**Problem statement:**
A verbatim reproduction of every entry is the expected answer.

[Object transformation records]

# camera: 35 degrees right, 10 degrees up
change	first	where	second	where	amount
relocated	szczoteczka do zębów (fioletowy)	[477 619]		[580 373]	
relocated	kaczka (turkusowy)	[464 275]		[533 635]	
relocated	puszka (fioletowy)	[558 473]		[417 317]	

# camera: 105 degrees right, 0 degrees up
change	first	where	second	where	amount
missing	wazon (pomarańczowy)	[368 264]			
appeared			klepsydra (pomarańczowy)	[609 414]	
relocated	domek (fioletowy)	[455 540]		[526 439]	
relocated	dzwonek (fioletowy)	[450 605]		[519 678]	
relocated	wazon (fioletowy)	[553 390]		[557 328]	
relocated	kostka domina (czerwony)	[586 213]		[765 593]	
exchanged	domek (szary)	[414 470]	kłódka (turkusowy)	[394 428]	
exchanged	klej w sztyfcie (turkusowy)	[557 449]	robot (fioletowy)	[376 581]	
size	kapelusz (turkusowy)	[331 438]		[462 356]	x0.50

**Answer box:**
# camera: 35 degrees right, 10 degrees up
change	first	where	second	where	amount
relocated	szczoteczka do zębów (fioletowy)	[477 619]		[580 373]	
relocated	kaczka (turkusowy)	[464 275]		[533 635]	
relocated	puszka (fioletowy)	[558 473]		[417 317]	

# camera: 105 degrees right, 0 degrees up
change	first	where	second	where	amount
missing	wazon (pomarańczowy)	[368 264]			
appeared			klepsydra (pomarańczowy)	[609 414]	
relocated	domek (fioletowy)	[455 540]		[526 439]	
relocated	dzwonek (fioletowy)	[450 605]		[519 678]	
relocated	wazon (fioletowy)	[553 390]		[557 328]	
relocated	kostka domina (czerwony)	[586 213]		[765 593]	
exchanged	domek (szary)	[414 470]	kłódka (turkusowy)	[394 428]	
exchanged	klej w sztyfcie (turkusowy)	[557 449]	robot (fioletowy)	[376 581]	
size	kapelusz (turkusowy)	[331 438]		[462 356]	x0.50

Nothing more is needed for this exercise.